## What is expected
Without the images, write out all of the following entries exactly.
- - - - -
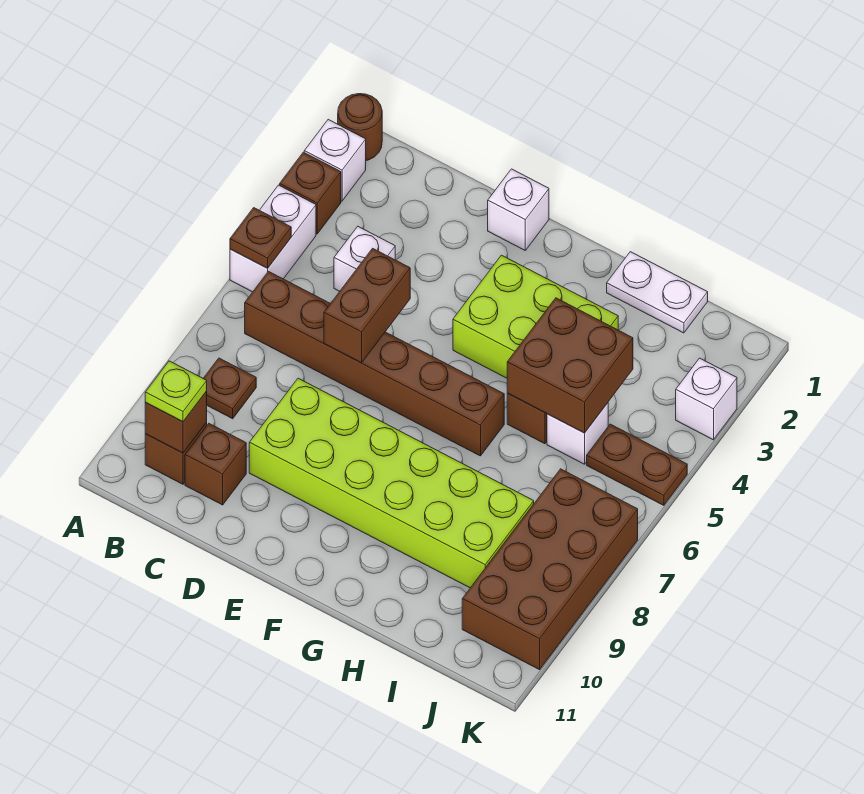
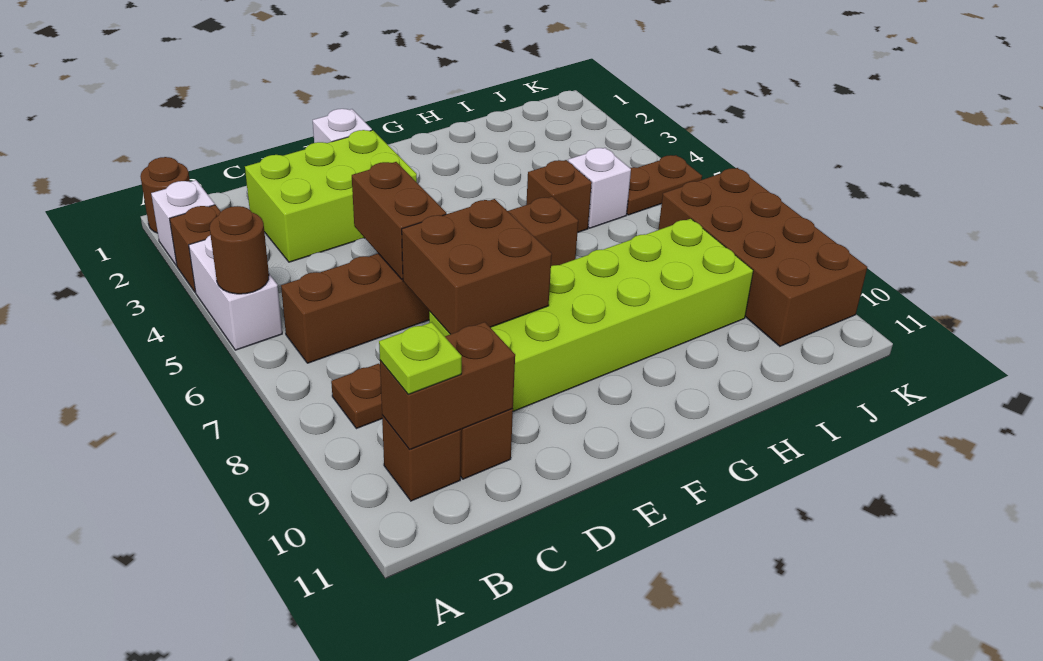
brown plate A5 level 2 -> brown round brick A5 level 2
brown brick B10 level 2 -> brown brick B10:C10 level 2
white brick C4 level 1 -> none
lime brick F3:H4 level 1 -> lime brick C2:E3 level 1
white plate H1:I1 level 1 -> none
brown brick H4:I5 level 2 -> brown brick D7:E8 level 2
white brick K3 level 1 -> none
- - - - -
## Your solution
brown plate A5 level 2 -> brown round brick A5 level 2
brown brick B10 level 2 -> brown brick B10:C10 level 2
white brick C4 level 1 -> none
lime brick F3:H4 level 1 -> lime brick C2:E3 level 1
white plate H1:I1 level 1 -> none
brown brick H4:I5 level 2 -> brown brick D7:E8 level 2
white brick K3 level 1 -> none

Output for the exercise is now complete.